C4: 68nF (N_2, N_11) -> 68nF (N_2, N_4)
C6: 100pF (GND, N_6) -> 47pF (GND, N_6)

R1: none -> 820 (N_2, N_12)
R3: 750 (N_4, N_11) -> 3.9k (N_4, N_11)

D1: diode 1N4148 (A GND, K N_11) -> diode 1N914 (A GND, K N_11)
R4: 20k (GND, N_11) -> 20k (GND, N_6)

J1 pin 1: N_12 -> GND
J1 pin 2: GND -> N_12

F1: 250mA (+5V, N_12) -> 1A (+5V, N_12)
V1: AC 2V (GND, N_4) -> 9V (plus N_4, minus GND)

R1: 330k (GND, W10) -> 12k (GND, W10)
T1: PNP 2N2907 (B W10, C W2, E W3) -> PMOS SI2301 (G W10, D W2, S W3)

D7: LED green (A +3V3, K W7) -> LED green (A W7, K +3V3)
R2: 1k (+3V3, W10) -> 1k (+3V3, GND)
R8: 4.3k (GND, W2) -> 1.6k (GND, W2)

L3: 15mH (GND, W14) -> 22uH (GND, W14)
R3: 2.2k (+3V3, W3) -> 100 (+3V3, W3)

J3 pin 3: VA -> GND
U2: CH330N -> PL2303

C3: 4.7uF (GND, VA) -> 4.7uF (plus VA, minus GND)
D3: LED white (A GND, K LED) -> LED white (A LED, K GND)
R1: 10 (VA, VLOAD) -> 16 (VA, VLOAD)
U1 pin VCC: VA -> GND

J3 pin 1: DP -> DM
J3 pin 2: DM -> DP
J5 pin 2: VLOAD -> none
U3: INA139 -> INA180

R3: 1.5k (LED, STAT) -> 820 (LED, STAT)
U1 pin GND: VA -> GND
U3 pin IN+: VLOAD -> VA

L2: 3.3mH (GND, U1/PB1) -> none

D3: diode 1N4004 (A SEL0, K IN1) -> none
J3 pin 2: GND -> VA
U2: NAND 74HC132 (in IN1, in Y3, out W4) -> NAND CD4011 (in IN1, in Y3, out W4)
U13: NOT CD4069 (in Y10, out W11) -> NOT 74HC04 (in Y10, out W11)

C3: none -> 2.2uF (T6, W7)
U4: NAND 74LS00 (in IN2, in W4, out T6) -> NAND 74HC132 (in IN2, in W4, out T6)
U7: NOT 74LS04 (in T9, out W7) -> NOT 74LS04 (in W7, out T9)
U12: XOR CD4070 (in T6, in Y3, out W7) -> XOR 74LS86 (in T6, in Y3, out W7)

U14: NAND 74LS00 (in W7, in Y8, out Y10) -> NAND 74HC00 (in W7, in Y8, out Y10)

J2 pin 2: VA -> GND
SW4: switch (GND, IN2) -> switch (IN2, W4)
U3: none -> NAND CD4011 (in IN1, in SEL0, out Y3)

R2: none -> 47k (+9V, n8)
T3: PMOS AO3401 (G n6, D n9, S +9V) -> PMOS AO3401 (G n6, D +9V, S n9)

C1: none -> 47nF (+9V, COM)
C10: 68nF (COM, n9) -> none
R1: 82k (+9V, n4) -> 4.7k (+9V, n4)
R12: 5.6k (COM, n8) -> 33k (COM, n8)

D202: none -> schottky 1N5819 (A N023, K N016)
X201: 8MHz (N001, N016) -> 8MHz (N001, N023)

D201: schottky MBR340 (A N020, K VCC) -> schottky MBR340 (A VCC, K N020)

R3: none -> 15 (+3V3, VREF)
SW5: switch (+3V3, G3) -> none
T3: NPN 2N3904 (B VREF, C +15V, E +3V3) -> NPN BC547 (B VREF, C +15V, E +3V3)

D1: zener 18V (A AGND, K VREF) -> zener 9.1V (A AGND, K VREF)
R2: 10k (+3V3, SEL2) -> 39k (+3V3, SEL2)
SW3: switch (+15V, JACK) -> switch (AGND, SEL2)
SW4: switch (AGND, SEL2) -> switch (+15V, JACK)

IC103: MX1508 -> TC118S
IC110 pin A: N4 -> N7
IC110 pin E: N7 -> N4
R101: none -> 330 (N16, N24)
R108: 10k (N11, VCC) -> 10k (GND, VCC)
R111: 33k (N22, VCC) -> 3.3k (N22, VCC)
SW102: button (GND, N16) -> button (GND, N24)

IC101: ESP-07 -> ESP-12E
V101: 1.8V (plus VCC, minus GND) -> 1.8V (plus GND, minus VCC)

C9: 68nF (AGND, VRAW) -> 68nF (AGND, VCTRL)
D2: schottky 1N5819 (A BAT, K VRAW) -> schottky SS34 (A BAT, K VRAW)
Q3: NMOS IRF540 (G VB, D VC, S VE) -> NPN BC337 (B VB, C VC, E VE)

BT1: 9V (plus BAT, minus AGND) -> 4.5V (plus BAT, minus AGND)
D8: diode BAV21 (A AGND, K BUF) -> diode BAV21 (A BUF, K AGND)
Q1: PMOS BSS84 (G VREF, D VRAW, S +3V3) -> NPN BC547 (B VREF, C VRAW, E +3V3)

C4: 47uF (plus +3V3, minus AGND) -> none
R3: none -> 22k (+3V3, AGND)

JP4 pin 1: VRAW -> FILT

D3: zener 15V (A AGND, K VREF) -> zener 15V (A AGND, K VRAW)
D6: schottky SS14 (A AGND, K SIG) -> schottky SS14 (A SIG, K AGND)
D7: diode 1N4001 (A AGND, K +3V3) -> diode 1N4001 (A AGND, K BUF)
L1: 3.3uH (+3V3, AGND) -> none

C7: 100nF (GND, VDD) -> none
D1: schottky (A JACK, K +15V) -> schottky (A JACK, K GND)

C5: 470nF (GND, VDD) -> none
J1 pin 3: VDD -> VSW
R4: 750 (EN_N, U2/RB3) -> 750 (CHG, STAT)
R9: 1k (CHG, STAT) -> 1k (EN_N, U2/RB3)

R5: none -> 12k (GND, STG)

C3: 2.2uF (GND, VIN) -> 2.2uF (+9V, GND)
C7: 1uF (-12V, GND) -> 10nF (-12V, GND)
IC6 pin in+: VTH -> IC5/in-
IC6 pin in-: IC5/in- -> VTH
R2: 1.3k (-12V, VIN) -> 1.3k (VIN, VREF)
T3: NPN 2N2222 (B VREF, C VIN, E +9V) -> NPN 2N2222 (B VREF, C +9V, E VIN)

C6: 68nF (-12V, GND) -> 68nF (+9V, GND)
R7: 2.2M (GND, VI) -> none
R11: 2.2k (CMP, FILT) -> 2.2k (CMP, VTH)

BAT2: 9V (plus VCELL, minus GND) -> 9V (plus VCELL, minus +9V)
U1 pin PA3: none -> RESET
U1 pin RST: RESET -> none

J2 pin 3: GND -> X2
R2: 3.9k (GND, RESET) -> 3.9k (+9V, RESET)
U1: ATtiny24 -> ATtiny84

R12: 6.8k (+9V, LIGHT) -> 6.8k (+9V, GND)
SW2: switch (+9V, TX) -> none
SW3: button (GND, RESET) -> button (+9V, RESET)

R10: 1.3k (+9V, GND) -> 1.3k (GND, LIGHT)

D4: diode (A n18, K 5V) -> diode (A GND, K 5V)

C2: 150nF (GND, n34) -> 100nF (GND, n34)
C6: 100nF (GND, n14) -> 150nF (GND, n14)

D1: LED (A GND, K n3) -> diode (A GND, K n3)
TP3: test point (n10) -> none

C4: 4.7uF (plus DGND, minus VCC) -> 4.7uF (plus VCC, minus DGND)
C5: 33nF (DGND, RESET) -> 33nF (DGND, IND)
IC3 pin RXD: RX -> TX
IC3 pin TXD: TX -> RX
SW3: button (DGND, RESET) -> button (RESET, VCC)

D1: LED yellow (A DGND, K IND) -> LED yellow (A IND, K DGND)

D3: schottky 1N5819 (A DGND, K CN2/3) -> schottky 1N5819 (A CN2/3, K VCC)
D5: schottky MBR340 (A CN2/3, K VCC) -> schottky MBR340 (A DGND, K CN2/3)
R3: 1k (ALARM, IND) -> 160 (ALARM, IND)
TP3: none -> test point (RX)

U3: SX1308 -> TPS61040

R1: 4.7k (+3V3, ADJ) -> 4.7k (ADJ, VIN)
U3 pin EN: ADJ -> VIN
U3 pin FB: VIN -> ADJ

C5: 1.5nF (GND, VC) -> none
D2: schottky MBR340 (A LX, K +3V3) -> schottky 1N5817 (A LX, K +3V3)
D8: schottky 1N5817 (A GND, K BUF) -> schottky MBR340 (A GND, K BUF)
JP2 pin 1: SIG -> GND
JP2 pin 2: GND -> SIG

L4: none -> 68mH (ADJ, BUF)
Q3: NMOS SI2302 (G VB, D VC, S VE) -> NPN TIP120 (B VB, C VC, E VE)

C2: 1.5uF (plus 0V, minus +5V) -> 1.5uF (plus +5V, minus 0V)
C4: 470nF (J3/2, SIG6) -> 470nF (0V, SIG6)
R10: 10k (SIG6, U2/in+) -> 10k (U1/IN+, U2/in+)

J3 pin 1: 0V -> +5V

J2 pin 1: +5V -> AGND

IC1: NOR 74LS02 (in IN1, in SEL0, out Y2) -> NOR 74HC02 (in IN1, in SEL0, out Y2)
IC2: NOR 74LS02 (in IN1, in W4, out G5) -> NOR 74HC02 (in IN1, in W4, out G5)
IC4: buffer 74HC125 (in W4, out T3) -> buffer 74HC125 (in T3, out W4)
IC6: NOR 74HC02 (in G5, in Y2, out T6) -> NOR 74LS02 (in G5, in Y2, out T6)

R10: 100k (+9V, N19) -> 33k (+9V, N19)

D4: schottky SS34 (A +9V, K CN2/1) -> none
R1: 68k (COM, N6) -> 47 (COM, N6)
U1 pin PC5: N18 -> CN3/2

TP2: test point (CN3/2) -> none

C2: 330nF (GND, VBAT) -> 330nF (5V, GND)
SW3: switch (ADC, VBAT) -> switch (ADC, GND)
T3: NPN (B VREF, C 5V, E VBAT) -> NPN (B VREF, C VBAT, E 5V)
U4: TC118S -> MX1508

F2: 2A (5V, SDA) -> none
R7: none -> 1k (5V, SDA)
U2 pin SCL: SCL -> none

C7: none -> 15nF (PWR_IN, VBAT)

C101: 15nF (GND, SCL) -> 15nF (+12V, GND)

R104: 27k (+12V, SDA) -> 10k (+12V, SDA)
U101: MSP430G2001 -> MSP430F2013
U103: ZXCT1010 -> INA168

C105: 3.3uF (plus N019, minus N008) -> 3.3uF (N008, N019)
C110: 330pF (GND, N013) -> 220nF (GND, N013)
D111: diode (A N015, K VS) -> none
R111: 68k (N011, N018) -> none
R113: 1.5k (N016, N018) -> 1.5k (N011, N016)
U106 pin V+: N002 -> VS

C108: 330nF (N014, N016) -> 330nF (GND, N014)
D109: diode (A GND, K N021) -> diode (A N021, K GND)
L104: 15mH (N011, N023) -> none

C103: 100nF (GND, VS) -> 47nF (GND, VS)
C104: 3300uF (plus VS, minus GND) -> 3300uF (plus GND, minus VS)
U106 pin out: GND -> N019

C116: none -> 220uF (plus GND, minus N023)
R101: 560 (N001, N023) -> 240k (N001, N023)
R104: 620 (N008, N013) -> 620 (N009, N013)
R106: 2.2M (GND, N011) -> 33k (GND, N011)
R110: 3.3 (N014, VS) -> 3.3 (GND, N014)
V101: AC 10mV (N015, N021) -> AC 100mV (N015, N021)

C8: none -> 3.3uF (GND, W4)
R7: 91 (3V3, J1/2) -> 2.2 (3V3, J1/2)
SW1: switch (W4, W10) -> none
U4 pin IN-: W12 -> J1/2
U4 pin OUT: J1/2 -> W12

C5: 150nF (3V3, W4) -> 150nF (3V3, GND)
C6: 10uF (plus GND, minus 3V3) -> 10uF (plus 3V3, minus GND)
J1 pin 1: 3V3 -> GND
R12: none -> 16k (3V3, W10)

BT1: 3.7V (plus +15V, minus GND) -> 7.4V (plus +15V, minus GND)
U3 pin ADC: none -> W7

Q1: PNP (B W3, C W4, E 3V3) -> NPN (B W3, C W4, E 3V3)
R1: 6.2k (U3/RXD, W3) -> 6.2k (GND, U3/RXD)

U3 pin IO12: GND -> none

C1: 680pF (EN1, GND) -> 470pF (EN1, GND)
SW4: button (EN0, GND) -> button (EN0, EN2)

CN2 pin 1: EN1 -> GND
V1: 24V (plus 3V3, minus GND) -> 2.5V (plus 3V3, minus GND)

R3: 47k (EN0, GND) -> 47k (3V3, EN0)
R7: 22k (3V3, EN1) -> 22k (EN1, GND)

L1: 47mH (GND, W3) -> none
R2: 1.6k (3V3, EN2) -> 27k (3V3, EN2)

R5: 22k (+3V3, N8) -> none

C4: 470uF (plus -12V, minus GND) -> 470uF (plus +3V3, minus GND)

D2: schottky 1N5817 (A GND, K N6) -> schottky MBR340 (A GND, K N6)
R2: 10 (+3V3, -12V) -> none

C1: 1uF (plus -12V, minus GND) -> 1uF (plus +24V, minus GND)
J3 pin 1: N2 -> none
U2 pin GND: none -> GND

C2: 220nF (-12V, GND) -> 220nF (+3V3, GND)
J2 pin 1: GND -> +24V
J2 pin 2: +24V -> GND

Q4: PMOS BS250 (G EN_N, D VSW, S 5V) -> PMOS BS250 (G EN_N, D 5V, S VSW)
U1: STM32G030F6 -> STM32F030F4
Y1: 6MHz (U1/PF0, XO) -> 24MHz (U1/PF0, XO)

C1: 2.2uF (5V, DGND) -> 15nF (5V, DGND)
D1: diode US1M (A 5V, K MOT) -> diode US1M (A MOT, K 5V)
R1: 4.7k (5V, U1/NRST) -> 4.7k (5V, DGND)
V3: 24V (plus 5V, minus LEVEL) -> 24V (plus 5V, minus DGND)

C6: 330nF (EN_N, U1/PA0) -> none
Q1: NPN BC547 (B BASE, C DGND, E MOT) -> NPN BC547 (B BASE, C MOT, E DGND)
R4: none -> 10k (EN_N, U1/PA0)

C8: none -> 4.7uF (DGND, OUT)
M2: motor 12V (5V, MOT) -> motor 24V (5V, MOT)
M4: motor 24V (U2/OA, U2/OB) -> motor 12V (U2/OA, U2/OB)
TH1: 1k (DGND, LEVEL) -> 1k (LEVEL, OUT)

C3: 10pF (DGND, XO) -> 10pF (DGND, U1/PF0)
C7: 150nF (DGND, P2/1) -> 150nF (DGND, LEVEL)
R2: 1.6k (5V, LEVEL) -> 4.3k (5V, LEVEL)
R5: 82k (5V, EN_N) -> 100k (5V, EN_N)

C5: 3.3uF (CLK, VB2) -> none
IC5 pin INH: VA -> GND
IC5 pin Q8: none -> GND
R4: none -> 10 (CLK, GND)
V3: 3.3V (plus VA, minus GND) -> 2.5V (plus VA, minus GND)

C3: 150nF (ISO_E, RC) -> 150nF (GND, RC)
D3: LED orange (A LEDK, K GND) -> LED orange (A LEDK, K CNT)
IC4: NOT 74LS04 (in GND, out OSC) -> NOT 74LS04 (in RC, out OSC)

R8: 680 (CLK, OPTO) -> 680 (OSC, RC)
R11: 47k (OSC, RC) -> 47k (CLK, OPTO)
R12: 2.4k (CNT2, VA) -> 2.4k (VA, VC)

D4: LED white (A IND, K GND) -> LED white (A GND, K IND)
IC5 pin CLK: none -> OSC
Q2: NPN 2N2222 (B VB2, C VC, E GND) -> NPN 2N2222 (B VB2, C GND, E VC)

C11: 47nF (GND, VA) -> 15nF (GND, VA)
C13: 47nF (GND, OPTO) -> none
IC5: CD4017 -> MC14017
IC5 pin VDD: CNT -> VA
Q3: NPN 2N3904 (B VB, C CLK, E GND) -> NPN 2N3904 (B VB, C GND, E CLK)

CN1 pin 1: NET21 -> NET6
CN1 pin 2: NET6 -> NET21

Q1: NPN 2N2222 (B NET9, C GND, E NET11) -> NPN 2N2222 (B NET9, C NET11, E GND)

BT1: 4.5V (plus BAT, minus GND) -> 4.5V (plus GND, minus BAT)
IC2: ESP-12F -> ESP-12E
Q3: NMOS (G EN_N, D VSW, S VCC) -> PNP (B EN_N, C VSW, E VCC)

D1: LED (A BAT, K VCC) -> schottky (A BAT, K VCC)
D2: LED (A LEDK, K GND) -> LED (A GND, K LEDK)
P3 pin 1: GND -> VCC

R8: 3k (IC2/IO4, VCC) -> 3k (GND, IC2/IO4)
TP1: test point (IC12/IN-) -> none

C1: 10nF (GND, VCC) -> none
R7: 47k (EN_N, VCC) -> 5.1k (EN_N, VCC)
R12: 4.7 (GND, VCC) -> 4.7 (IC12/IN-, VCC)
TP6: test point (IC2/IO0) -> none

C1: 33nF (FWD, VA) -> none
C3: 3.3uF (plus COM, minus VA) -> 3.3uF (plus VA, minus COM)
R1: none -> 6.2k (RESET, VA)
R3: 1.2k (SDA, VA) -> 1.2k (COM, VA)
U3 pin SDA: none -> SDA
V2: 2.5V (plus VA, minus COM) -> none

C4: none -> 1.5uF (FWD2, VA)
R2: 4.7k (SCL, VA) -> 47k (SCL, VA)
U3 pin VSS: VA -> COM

▸ TASK DESCRIPTION: For every line above that has "zener" in it, copy the line.

▸ REPLY:
D1: zener 18V (A AGND, K VREF) -> zener 9.1V (A AGND, K VREF)
D3: zener 15V (A AGND, K VREF) -> zener 15V (A AGND, K VRAW)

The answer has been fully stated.